↓
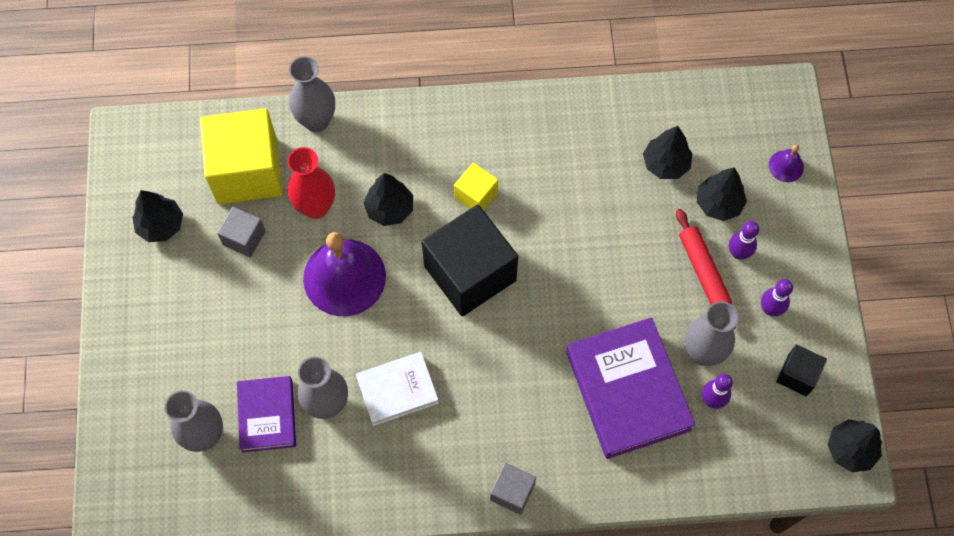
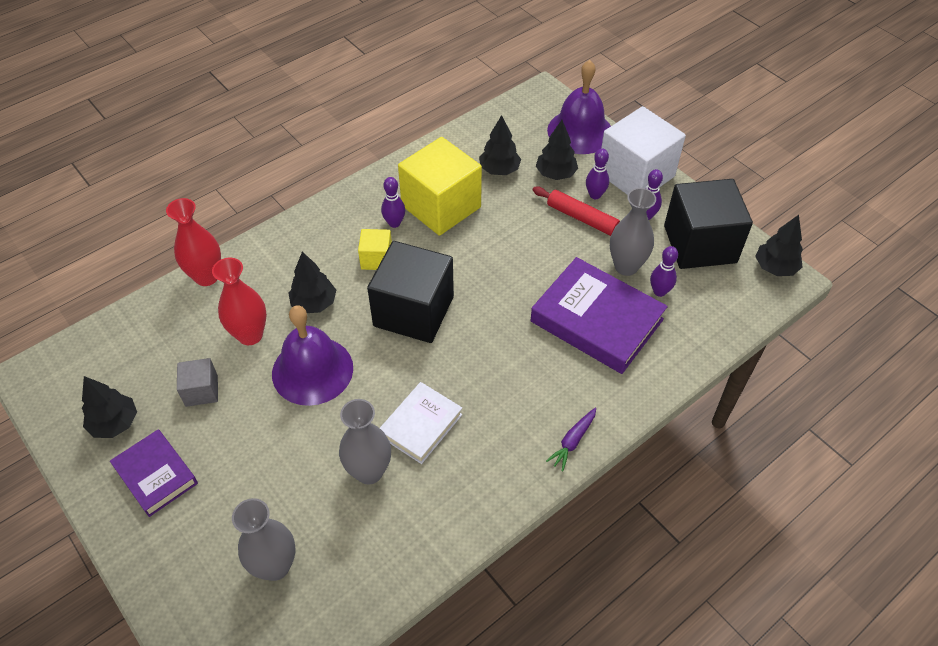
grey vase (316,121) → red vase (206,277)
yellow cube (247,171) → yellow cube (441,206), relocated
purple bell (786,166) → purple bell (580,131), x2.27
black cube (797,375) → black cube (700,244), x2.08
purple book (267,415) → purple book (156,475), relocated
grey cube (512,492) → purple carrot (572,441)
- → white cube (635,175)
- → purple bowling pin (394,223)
↑
§ **Task item**:
Return every line above verbatim, pictures excluded.

§ **Result**:
grey vase (316,121) → red vase (206,277)
yellow cube (247,171) → yellow cube (441,206), relocated
purple bell (786,166) → purple bell (580,131), x2.27
black cube (797,375) → black cube (700,244), x2.08
purple book (267,415) → purple book (156,475), relocated
grey cube (512,492) → purple carrot (572,441)
- → white cube (635,175)
- → purple bowling pin (394,223)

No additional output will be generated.